=== Task goal ===
Please transcribe the data below in full, word for word, without the images.

Object matching data:
►
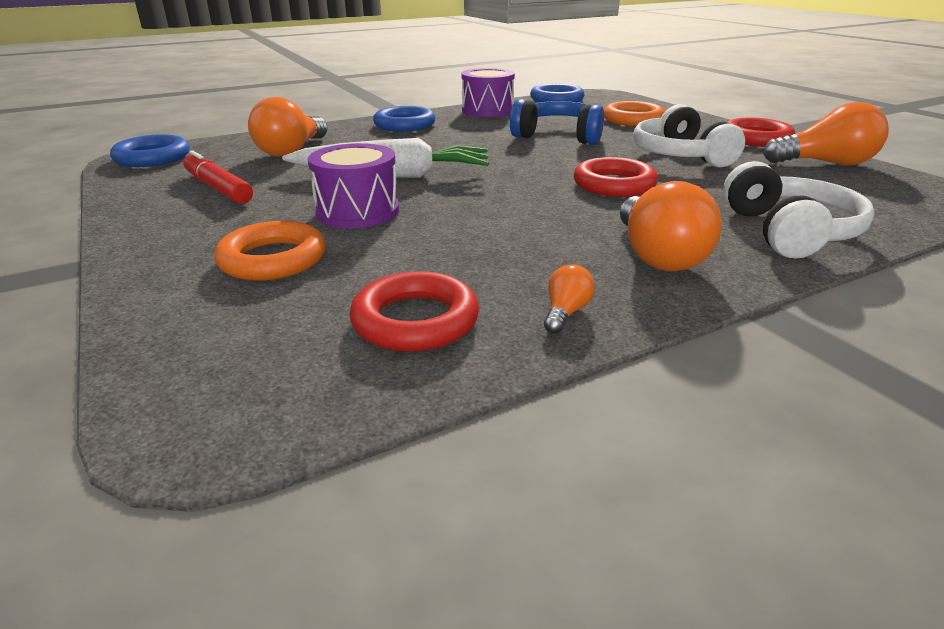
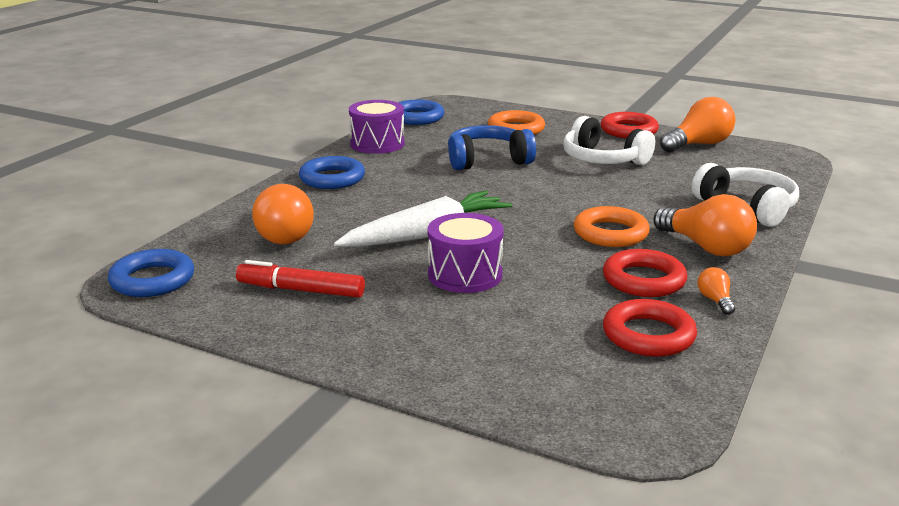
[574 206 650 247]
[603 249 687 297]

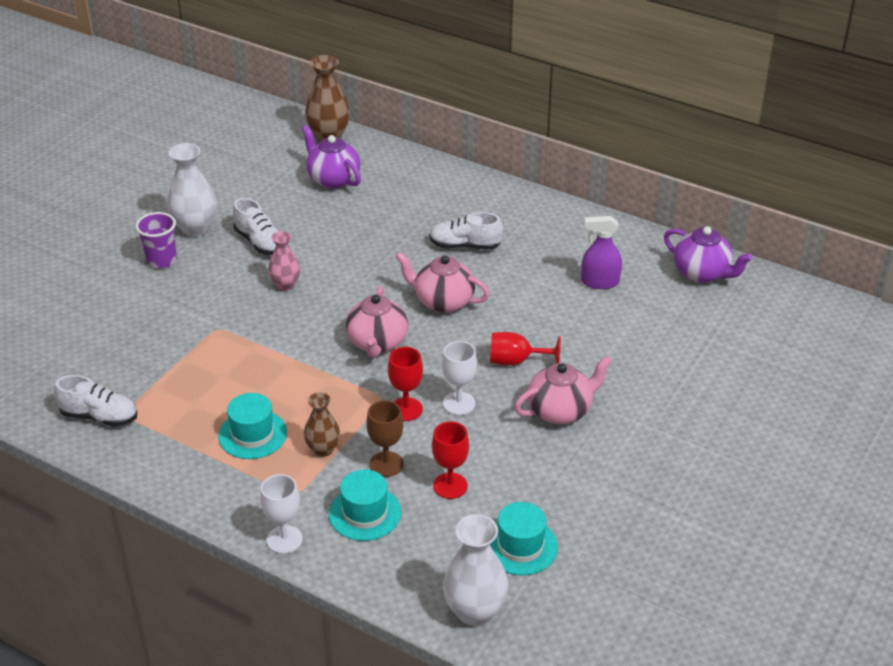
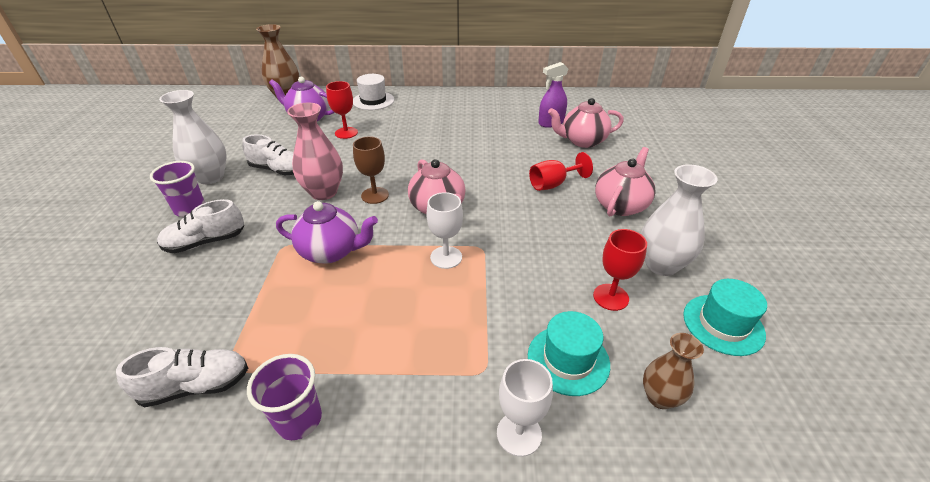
[218 393 287 459] (first image)
[247 354 322 440]
[353 74 394 110]
[643 333 704 409]
[353 136 389 204]
[326 81 358 139]
[548 98 624 148]
[157 199 244 253]
[426 192 463 269]
[641 164 718 276]
[276 201 378 264]
[287 103 343 200]

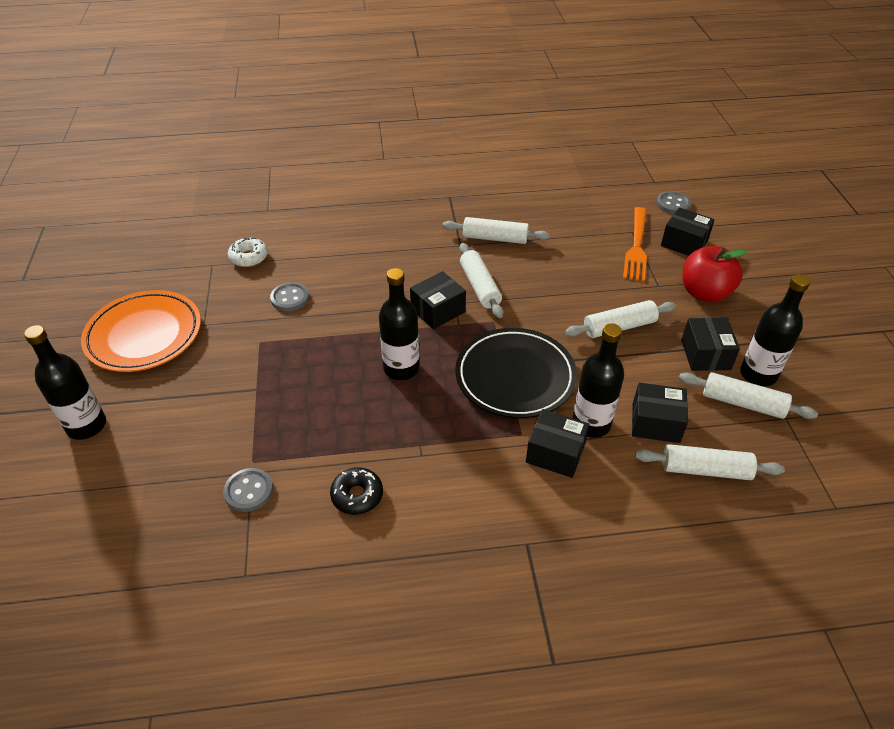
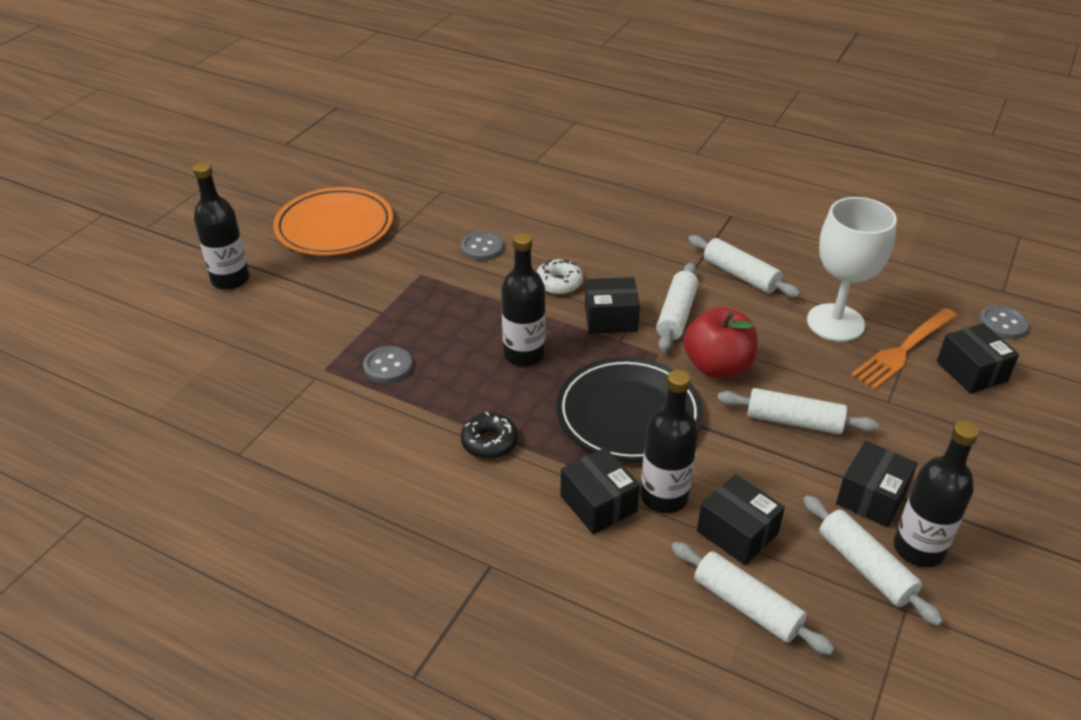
[807 197 897 342]
[363 346 412 383]
[536 259 583 295]
[461 412 518 459]
[684 307 758 378]

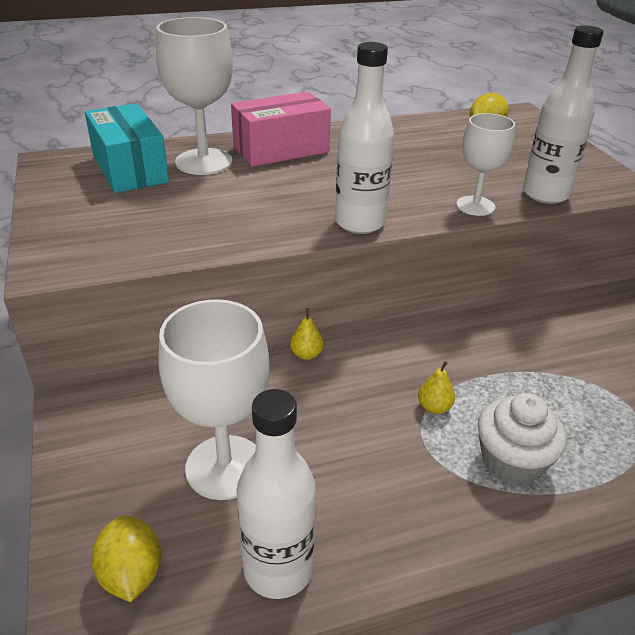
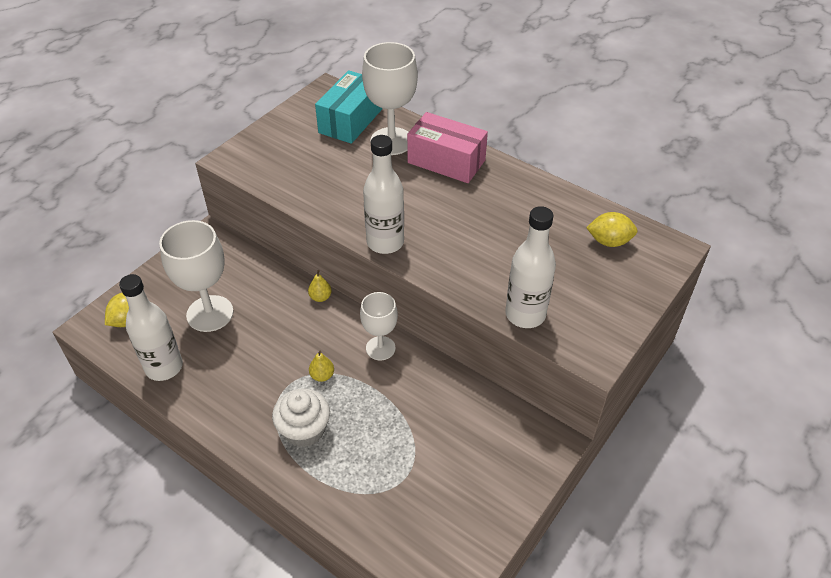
[360 292 398 361]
◄
=== Completed exercise ===
[574 206 650 247]
[603 249 687 297]

[218 393 287 459] (first image)
[247 354 322 440]
[353 74 394 110]
[643 333 704 409]
[353 136 389 204]
[326 81 358 139]
[548 98 624 148]
[157 199 244 253]
[426 192 463 269]
[641 164 718 276]
[276 201 378 264]
[287 103 343 200]

[807 197 897 342]
[363 346 412 383]
[536 259 583 295]
[461 412 518 459]
[684 307 758 378]

[360 292 398 361]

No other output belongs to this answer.